→ DATASET CONTENT:
####
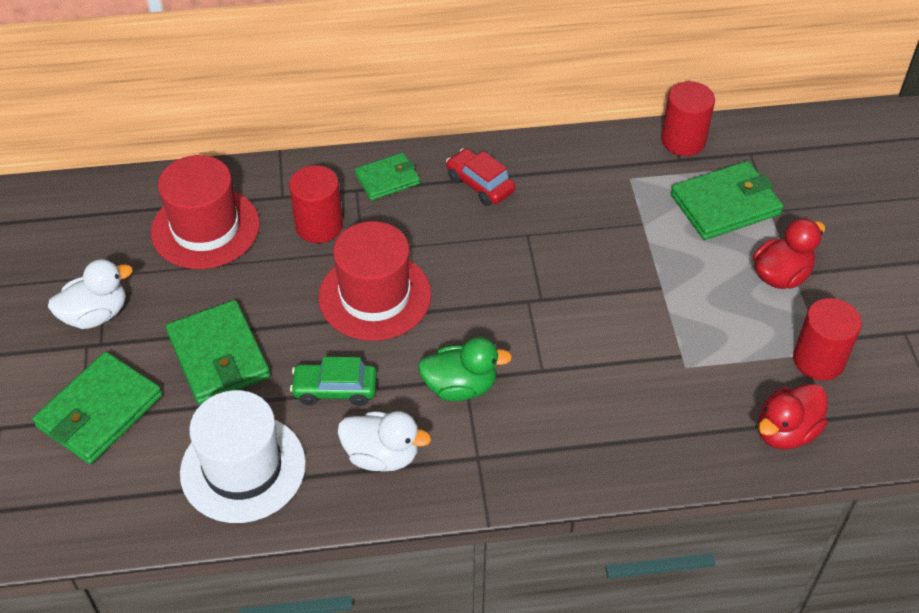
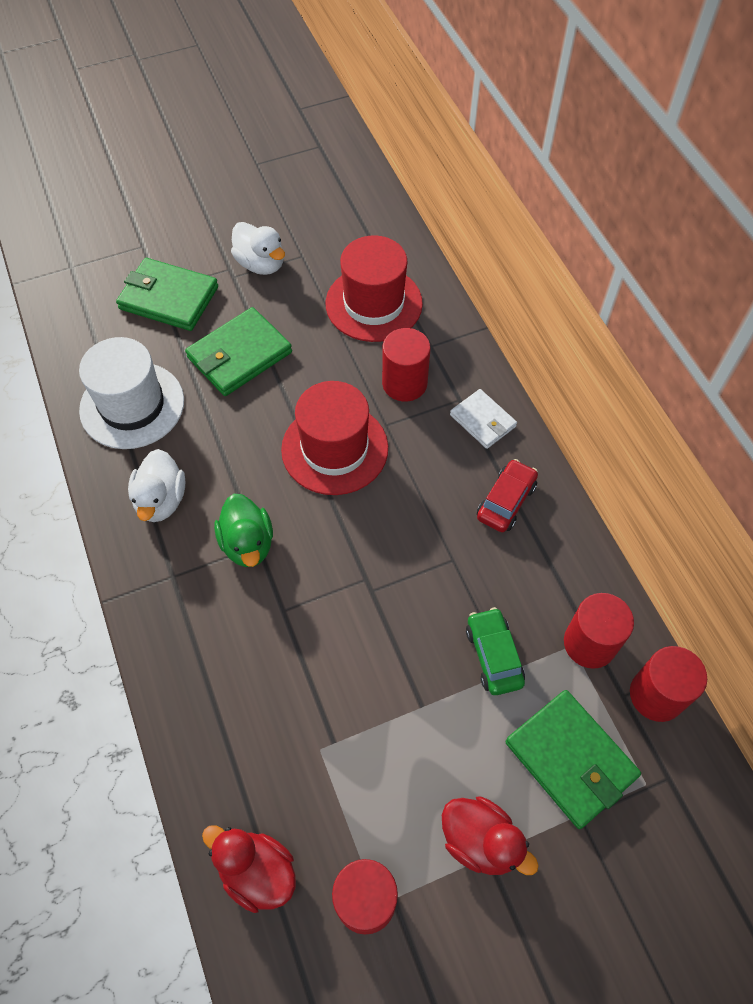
camera: 75 degrees right, 10 degrees up
(335, 389) = (223, 447): green car -> green car (493, 655)
(387, 179) = (483, 421): green wallet -> white wallet
(630, 167) = (589, 643): none -> red cylinder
####
→ WORK INSTRUCTION: Gather each line of the listing that holds the string "green".

→ ANSWER FOR THE TASK:
(335, 389) = (223, 447): green car -> green car (493, 655)
(387, 179) = (483, 421): green wallet -> white wallet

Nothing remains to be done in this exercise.